--- START OF Material shown ---

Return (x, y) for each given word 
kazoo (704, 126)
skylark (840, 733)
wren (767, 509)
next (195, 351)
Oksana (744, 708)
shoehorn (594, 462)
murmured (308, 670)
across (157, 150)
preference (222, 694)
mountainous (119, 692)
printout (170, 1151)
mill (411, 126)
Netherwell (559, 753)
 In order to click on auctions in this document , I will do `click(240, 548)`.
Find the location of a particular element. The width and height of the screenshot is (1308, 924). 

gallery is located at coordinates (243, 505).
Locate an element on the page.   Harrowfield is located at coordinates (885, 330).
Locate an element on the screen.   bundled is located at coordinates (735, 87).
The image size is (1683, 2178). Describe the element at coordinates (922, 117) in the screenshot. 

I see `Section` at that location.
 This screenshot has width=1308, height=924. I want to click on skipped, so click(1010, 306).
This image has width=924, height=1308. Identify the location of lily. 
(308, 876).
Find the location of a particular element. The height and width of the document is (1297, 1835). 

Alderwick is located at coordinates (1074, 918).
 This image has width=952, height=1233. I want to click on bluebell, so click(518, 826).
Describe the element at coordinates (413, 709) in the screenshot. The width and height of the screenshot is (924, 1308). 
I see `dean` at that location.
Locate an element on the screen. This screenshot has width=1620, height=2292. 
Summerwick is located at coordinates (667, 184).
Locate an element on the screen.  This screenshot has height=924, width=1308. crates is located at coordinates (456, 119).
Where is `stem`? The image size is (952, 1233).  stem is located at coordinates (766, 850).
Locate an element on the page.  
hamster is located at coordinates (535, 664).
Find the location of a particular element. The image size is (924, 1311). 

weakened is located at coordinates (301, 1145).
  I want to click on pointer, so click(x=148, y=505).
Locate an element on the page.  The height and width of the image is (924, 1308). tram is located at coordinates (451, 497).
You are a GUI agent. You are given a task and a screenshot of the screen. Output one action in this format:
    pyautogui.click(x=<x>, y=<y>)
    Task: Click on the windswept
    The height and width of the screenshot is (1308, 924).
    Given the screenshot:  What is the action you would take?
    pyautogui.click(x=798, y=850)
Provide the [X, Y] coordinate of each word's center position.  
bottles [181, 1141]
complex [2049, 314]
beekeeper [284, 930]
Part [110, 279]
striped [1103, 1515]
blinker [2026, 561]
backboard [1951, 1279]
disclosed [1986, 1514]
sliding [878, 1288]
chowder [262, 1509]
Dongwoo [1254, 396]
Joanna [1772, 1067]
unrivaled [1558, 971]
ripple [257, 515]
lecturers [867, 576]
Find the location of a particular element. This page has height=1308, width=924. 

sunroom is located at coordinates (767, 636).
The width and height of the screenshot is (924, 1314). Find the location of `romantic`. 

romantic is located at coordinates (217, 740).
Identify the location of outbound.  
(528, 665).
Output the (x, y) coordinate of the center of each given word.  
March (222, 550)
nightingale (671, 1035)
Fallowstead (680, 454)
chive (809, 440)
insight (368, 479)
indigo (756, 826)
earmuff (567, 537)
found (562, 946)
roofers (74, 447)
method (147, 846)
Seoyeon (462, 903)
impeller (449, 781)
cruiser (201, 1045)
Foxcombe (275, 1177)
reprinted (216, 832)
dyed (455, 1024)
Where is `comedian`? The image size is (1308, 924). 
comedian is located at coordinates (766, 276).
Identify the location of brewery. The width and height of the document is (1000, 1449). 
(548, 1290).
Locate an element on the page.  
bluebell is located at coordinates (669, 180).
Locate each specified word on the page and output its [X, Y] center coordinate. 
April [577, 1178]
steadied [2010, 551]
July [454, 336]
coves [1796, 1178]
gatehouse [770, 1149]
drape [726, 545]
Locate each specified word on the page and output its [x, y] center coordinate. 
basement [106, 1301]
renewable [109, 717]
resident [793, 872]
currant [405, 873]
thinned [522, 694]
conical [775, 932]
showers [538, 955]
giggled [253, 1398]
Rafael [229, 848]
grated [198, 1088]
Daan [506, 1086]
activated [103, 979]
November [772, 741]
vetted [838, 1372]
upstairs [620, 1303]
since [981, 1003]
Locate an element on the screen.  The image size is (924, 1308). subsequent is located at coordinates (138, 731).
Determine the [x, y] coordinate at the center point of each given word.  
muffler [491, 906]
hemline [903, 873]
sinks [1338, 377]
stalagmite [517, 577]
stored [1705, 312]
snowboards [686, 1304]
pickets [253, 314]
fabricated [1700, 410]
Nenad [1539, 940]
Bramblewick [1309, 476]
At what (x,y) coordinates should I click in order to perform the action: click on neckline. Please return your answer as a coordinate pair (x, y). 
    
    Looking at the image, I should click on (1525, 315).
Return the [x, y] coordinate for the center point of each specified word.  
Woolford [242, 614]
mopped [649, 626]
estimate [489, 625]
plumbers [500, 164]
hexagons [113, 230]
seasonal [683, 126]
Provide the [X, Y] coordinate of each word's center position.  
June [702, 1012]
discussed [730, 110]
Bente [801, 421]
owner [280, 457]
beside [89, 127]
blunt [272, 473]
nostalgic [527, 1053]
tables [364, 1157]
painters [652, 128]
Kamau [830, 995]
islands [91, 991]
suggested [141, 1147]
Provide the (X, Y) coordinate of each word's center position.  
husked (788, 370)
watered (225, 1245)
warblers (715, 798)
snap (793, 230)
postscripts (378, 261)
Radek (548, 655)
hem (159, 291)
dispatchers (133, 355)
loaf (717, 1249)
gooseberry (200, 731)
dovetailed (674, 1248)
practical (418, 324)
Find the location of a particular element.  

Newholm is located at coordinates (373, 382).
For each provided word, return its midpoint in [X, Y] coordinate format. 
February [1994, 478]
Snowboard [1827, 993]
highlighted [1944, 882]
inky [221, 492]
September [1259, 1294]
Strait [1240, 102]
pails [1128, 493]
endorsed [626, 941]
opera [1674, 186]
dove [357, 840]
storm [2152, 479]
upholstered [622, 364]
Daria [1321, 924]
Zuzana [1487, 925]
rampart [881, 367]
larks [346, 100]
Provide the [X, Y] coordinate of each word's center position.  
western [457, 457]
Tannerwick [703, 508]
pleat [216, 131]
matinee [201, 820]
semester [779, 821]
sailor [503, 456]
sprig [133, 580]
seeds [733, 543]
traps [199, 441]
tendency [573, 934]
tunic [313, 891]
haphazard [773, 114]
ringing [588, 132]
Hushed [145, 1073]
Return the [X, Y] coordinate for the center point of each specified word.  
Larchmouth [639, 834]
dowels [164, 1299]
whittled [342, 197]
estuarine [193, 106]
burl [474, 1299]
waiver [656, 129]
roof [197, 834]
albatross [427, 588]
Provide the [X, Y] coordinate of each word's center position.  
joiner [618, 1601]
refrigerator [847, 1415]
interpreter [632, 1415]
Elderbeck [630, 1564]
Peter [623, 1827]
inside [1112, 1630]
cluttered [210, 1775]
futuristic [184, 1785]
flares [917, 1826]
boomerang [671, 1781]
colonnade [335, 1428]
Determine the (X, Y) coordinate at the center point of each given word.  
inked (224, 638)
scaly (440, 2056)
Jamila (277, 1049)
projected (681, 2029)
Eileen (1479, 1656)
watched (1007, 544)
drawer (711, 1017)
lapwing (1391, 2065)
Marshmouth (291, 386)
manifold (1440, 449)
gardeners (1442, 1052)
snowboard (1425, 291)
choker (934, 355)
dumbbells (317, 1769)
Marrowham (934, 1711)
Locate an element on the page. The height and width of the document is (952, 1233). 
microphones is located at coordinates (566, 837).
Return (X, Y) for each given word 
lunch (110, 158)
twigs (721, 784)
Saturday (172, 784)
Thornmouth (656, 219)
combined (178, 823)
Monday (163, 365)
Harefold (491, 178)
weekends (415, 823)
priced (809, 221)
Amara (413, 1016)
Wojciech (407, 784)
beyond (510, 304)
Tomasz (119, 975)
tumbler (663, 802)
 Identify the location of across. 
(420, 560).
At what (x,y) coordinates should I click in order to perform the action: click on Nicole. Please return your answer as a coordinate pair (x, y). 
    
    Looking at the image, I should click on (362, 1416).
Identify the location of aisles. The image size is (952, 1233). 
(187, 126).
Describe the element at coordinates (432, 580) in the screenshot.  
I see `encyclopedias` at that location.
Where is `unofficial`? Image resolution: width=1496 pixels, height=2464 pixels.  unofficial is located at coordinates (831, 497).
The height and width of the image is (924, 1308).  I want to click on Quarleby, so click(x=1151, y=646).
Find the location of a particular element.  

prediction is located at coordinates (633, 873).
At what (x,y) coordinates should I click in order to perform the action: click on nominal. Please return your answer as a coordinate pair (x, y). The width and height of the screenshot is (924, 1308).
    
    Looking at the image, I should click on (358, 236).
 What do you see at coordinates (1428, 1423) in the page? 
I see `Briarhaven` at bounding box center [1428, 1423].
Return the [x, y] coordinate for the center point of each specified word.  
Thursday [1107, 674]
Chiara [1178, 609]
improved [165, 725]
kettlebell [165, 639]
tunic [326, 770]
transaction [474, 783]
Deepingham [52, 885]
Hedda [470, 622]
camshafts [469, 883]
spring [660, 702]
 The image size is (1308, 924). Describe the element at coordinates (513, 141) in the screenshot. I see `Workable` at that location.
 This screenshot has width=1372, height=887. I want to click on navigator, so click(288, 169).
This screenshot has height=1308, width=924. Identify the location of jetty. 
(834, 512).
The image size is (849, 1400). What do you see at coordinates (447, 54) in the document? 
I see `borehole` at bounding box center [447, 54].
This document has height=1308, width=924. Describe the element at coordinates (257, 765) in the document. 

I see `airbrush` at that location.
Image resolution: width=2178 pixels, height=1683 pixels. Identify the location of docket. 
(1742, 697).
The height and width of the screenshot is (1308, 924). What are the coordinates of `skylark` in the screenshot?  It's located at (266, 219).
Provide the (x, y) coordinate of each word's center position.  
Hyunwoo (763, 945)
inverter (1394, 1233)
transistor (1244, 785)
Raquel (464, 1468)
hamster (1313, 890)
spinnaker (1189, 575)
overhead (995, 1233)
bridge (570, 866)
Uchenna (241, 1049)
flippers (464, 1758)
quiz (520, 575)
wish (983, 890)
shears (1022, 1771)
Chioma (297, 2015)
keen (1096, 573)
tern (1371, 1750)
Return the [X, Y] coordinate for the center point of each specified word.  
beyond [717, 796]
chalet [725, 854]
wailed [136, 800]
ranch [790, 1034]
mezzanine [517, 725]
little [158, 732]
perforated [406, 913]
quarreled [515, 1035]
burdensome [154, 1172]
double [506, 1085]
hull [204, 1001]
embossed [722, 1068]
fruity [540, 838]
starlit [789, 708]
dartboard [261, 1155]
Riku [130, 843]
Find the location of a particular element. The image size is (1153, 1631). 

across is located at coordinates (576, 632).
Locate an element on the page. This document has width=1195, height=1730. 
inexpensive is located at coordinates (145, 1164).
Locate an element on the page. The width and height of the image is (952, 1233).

--- END OF Material shown ---

Copy out the records verbatim, starting with the line that contains "click on nominal." and going on through the line that contains "improved [165, 725]".

• Result of this task:
At what (x,y) coordinates should I click in order to perform the action: click on nominal. Please return your answer as a coordinate pair (x, y). The width and height of the screenshot is (924, 1308).
    
    Looking at the image, I should click on (358, 236).
 What do you see at coordinates (1428, 1423) in the page? 
I see `Briarhaven` at bounding box center [1428, 1423].
Return the [x, y] coordinate for the center point of each specified word.  
Thursday [1107, 674]
Chiara [1178, 609]
improved [165, 725]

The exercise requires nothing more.